- Recorded data

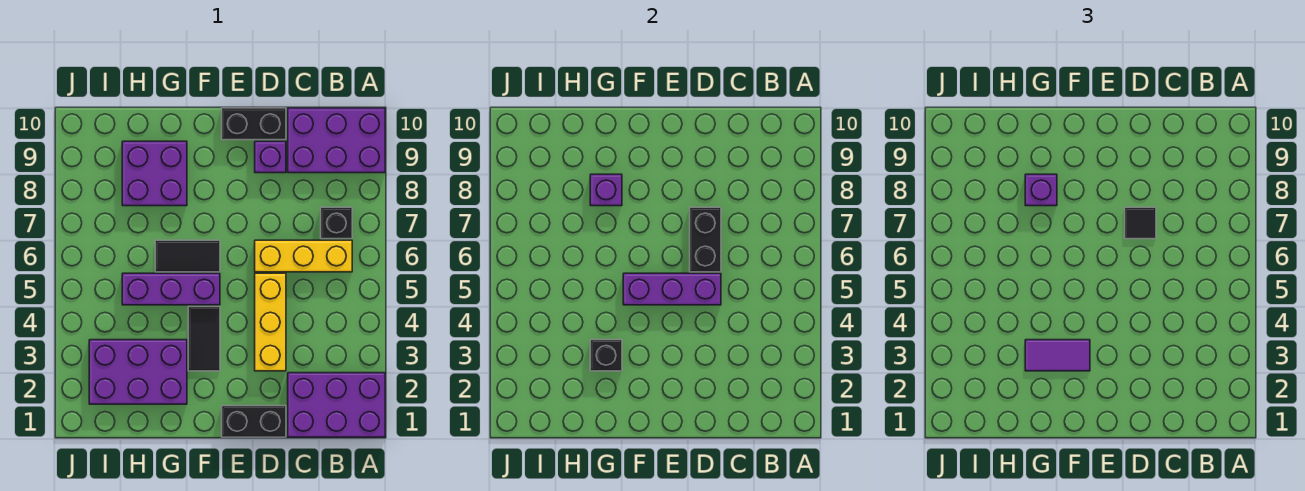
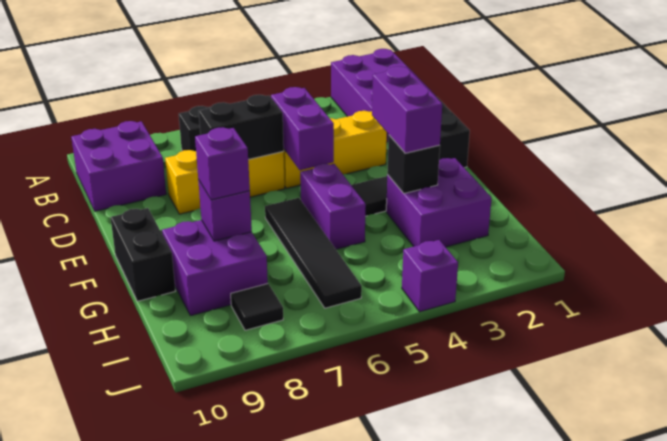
purple brick A9:C10 level 1 -> purple brick B9:C10 level 1
yellow brick B6:D6 level 1 -> yellow brick D6:D8 level 1
purple brick D5:F5 level 2 -> purple brick D5:E5 level 2
black tile D7 level 3 -> black tile I8 level 1
purple brick D9 level 1 -> purple brick J4 level 1
black brick D10:E10 level 1 -> black brick F10:G10 level 1
purple tile F3:G3 level 3 -> purple brick F3:G3 level 3
purple brick F5:H5 level 1 -> purple brick F5:G5 level 1
black tile F6:G6 level 1 -> black tile F6:I6 level 1
purple brick G2:I3 level 1 -> purple brick G2:H3 level 1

- TASK STATEMENT
Scan the data above for the word "purple" and report every line where it is found.

- RESPONSE AREA
purple brick A9:C10 level 1 -> purple brick B9:C10 level 1
purple brick D5:F5 level 2 -> purple brick D5:E5 level 2
purple brick D9 level 1 -> purple brick J4 level 1
purple tile F3:G3 level 3 -> purple brick F3:G3 level 3
purple brick F5:H5 level 1 -> purple brick F5:G5 level 1
purple brick G2:I3 level 1 -> purple brick G2:H3 level 1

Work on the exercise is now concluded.